ASSIGNED TASK = Reproduce word for word the lines between the one containing "turquoise pawn: 1 -> 3" and the end of the entries below, both inclusive; leave out pictures.

INPUT FOR THIS TASK: Begin

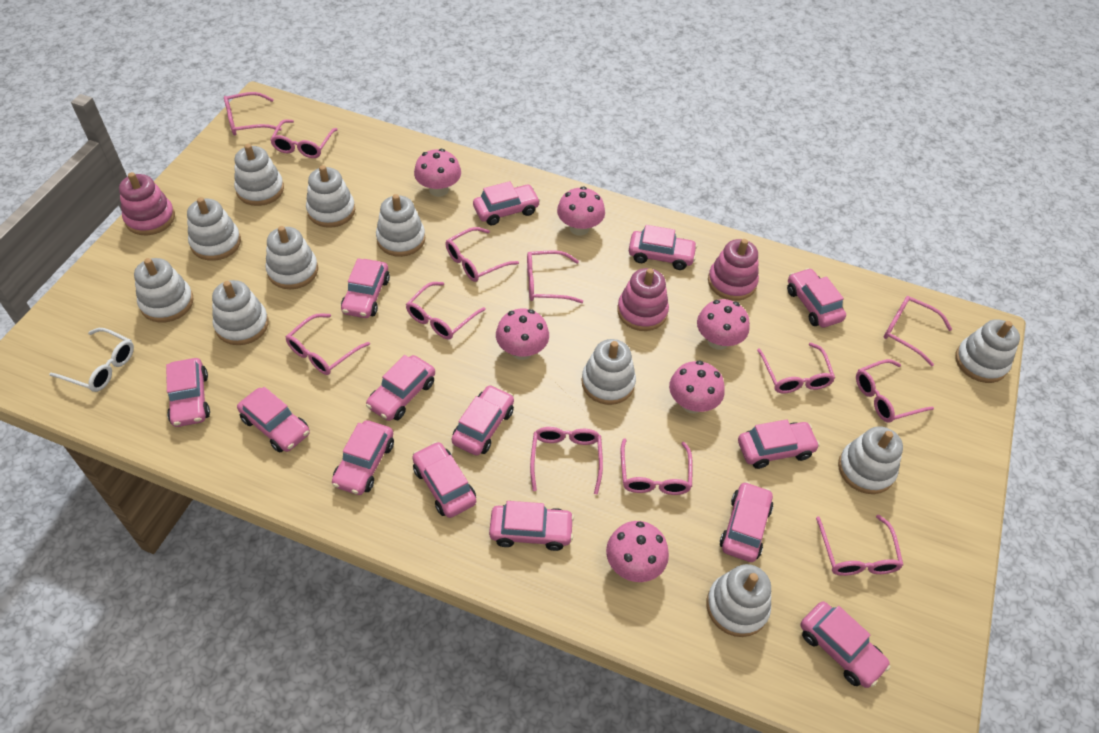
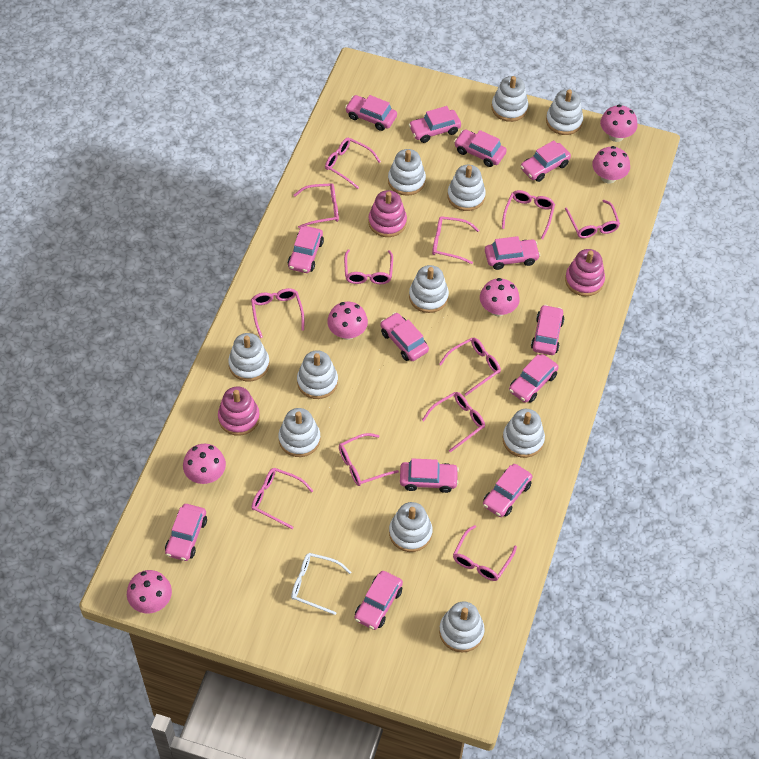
pink car: 14 -> 13

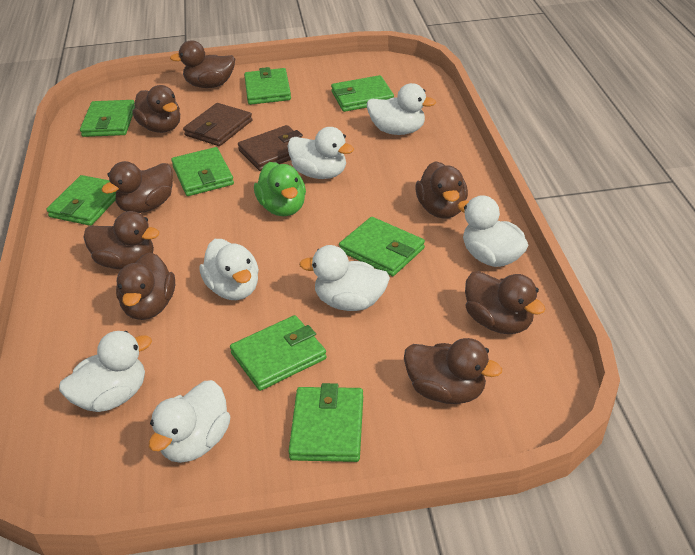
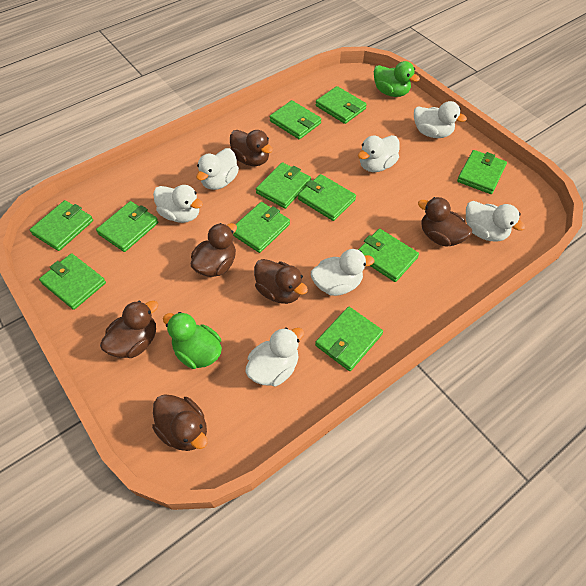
brown duck: 8 -> 6
brown wallet: 2 -> 0
green duck: 1 -> 2
green wallet: 8 -> 11

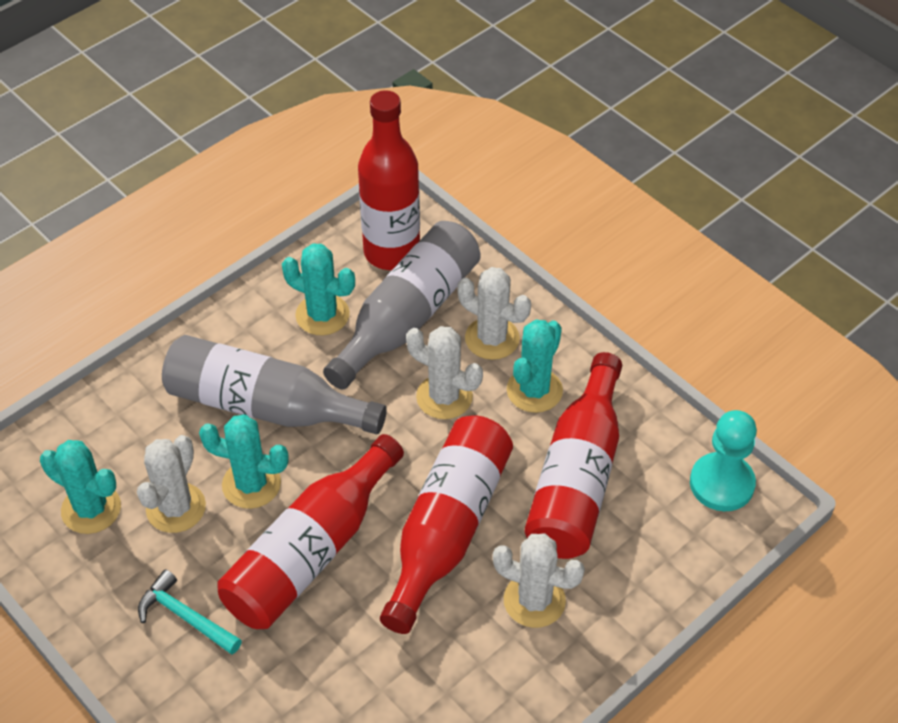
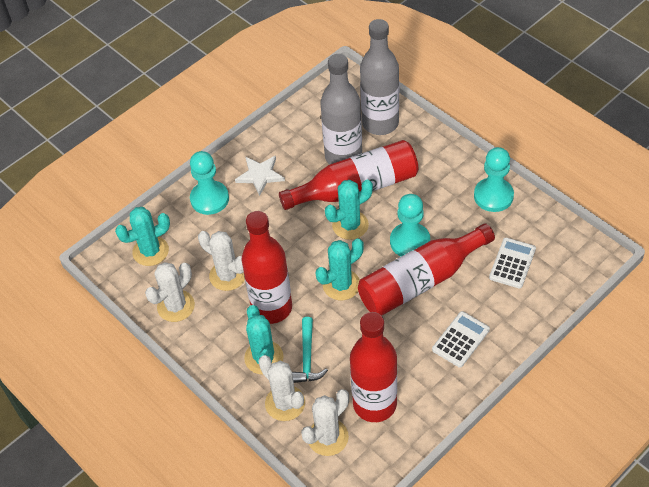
turquoise pawn: 1 -> 3
white calculator: 0 -> 2
white star: 0 -> 1

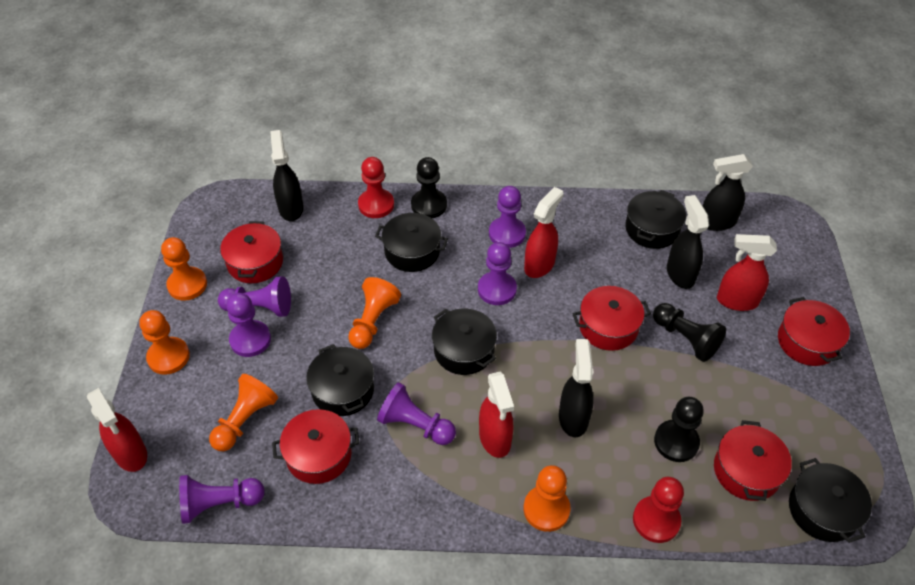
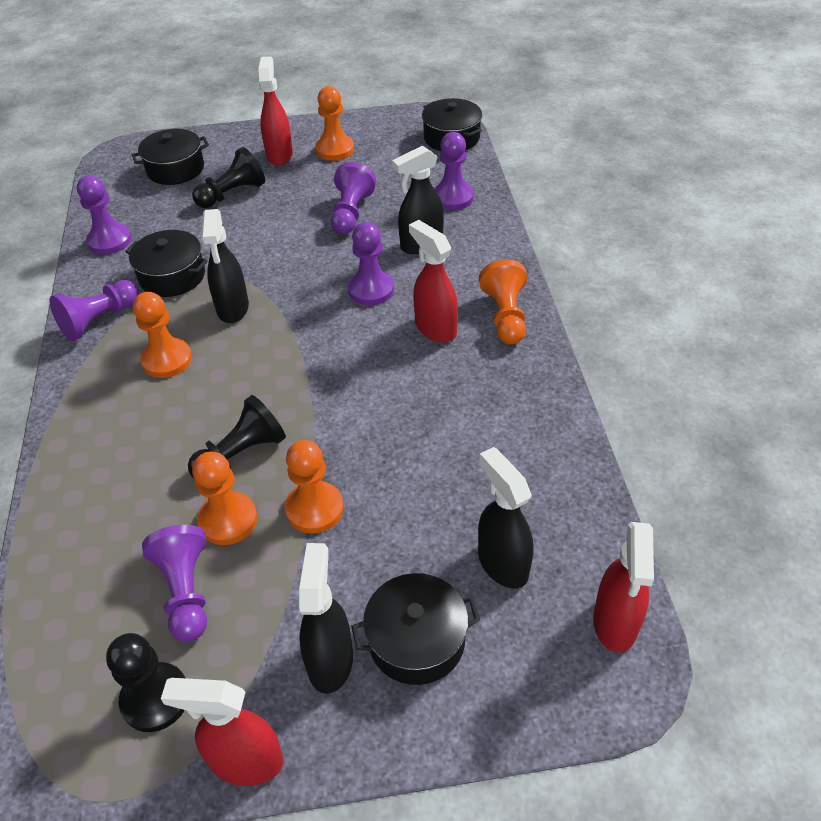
black pot: 5 -> 4
red pawn: 2 -> 0
red pot: 5 -> 0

INPUT FOR THIS TASK: End

ANSWER TO THIS PROBLEM =
turquoise pawn: 1 -> 3
white calculator: 0 -> 2
white star: 0 -> 1

black pot: 5 -> 4
red pawn: 2 -> 0
red pot: 5 -> 0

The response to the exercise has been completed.